Provided material:
────────
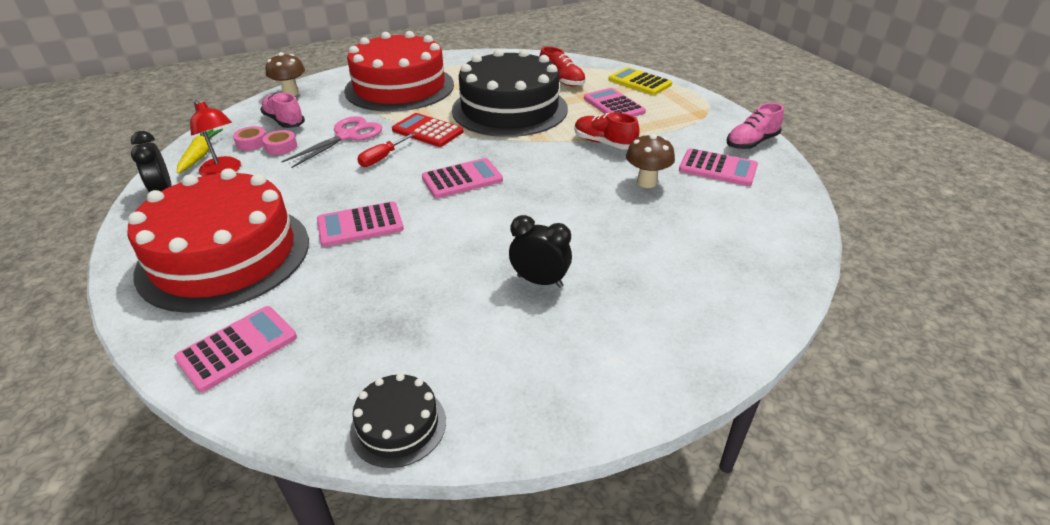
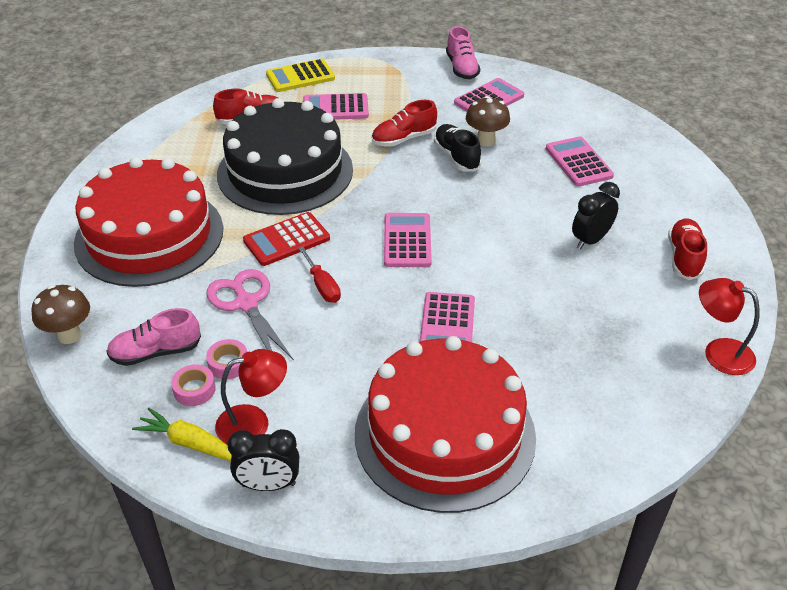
camera: 65 degrees left, 5 degrees up
pink calculator [174,306,297,392] -> pink calculator moved to [546,136,614,187]
black cake [350,373,446,468] -> red lamp [699,278,760,375]
none -> black shoe [434,124,482,172]
none -> red shoe [668,218,707,280]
────────
How to complete this task: Copy every record above exactly, leaving out any pictures.

Solved problem:
camera: 65 degrees left, 5 degrees up
pink calculator [174,306,297,392] -> pink calculator moved to [546,136,614,187]
black cake [350,373,446,468] -> red lamp [699,278,760,375]
none -> black shoe [434,124,482,172]
none -> red shoe [668,218,707,280]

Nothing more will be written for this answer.